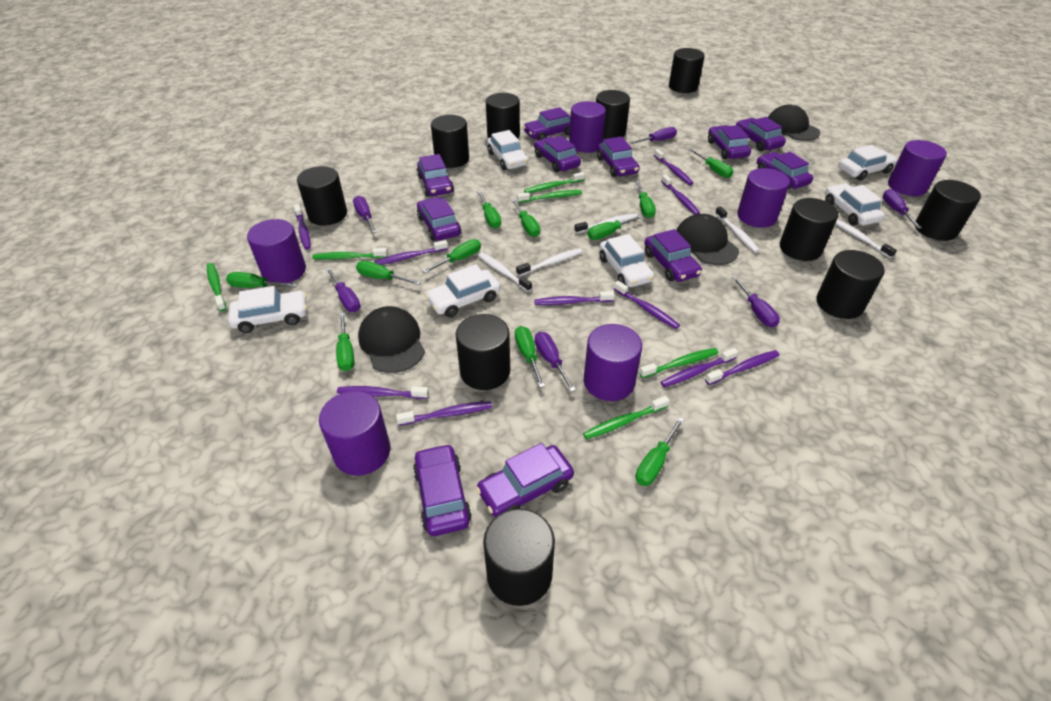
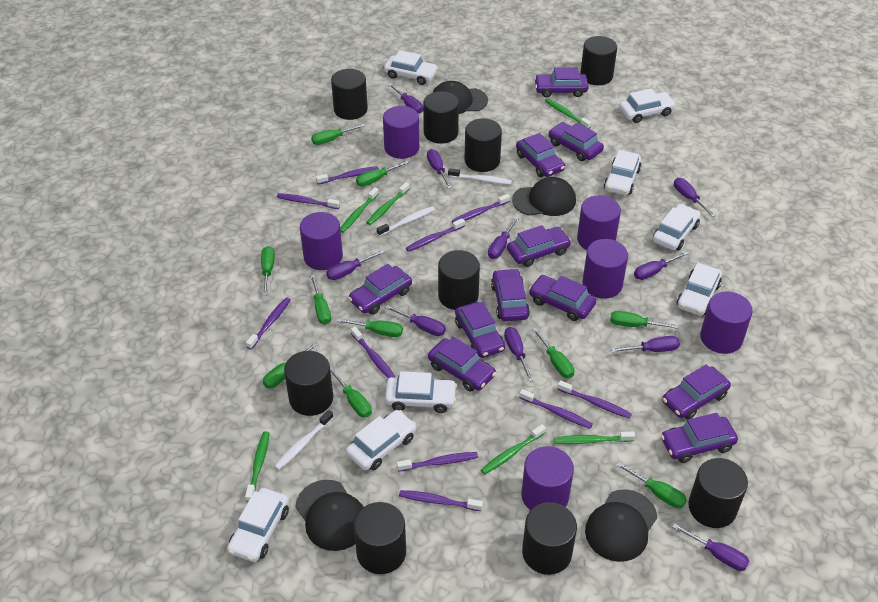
black cap: 3 -> 4
black cylinder: 10 -> 9
green screwdriver: 11 -> 10
purple screwdriver: 6 -> 10
white car: 6 -> 8
white toothbrush: 5 -> 3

* **WORK TO COMPLETE**
Write the "black cylinder: 10 -> 9" line and all later lines exactly. Stop at the end of the data.

* **OUTPUT FOR THIS EXERCISE**
black cylinder: 10 -> 9
green screwdriver: 11 -> 10
purple screwdriver: 6 -> 10
white car: 6 -> 8
white toothbrush: 5 -> 3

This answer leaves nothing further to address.